===== EXTRACTED MATERIAL =====

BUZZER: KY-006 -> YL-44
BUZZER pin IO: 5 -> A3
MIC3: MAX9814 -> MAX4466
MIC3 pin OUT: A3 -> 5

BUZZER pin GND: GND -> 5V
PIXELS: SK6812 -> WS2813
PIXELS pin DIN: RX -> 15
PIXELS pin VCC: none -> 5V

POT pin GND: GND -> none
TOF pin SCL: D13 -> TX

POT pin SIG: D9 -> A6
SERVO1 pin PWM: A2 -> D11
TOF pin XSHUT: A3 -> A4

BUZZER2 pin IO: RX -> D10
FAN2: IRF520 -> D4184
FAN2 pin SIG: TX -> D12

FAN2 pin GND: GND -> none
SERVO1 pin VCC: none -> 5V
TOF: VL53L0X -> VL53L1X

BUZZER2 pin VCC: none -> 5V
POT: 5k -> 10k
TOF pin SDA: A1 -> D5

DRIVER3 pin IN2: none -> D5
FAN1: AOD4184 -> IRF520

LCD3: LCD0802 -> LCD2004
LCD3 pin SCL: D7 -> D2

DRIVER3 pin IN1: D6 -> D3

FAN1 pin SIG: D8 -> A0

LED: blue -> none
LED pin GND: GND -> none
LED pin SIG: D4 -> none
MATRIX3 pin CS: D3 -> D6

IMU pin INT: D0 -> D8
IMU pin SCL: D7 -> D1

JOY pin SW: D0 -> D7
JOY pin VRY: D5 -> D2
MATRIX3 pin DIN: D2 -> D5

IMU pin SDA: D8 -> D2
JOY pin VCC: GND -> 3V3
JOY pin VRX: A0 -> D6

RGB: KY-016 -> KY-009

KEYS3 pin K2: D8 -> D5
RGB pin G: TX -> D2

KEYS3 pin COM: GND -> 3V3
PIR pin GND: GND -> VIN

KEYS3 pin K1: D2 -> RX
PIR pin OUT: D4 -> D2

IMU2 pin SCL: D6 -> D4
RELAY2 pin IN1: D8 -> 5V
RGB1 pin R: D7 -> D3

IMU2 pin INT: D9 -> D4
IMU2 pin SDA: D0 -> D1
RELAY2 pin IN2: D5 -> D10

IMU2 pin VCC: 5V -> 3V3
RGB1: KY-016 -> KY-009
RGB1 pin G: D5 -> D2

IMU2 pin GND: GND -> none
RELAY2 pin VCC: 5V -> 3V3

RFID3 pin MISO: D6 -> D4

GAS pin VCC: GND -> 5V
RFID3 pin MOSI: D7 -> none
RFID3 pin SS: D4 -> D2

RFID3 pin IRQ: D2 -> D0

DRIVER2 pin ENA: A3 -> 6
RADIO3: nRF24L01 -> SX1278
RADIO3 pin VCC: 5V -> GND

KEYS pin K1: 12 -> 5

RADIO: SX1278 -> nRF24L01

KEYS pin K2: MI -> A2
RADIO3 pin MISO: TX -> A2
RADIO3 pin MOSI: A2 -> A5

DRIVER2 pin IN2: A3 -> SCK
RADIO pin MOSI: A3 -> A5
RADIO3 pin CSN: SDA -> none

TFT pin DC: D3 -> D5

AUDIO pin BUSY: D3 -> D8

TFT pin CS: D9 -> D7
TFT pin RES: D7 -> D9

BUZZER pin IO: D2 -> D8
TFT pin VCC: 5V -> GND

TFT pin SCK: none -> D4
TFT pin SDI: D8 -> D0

=====

#### YOUR ASSIGNMENT:
Above are the entries. Copy exactly the part that opens with the line containing "TOF pin SDA: A1 -> D5" and closes with the line containing "RGB: KY-016 -> KY-009", and no more.

#### SOLVED PROBLEM:
TOF pin SDA: A1 -> D5

DRIVER3 pin IN2: none -> D5
FAN1: AOD4184 -> IRF520

LCD3: LCD0802 -> LCD2004
LCD3 pin SCL: D7 -> D2

DRIVER3 pin IN1: D6 -> D3

FAN1 pin SIG: D8 -> A0

LED: blue -> none
LED pin GND: GND -> none
LED pin SIG: D4 -> none
MATRIX3 pin CS: D3 -> D6

IMU pin INT: D0 -> D8
IMU pin SCL: D7 -> D1

JOY pin SW: D0 -> D7
JOY pin VRY: D5 -> D2
MATRIX3 pin DIN: D2 -> D5

IMU pin SDA: D8 -> D2
JOY pin VCC: GND -> 3V3
JOY pin VRX: A0 -> D6

RGB: KY-016 -> KY-009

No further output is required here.